[Colored object listings]
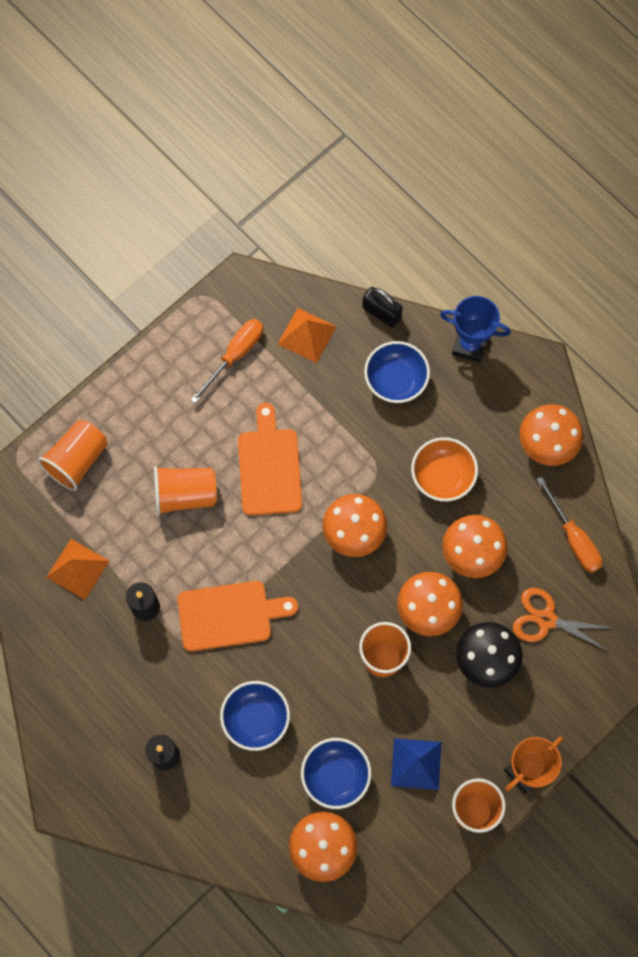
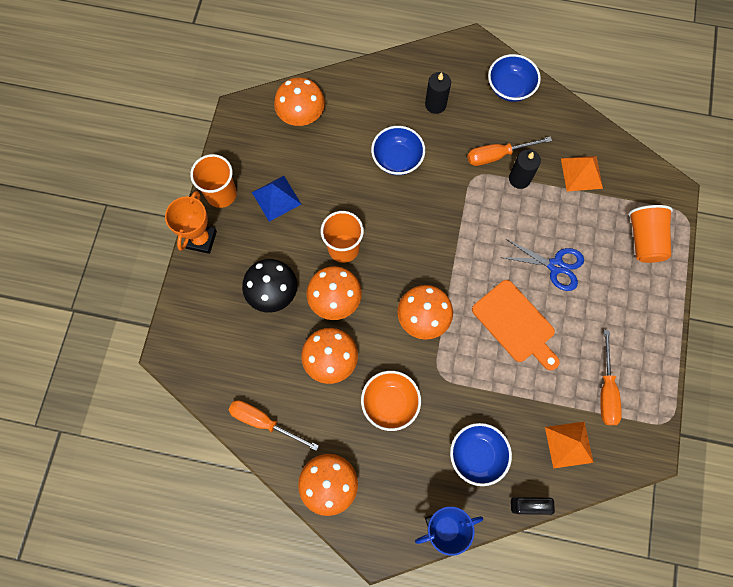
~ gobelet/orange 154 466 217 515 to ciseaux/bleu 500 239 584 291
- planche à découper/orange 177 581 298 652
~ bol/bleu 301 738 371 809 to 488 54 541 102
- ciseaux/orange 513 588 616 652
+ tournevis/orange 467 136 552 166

- [Problem]: When copying, output the data exactly and leave out the pictures.

- [Written response]:
~ gobelet/orange 154 466 217 515 to ciseaux/bleu 500 239 584 291
- planche à découper/orange 177 581 298 652
~ bol/bleu 301 738 371 809 to 488 54 541 102
- ciseaux/orange 513 588 616 652
+ tournevis/orange 467 136 552 166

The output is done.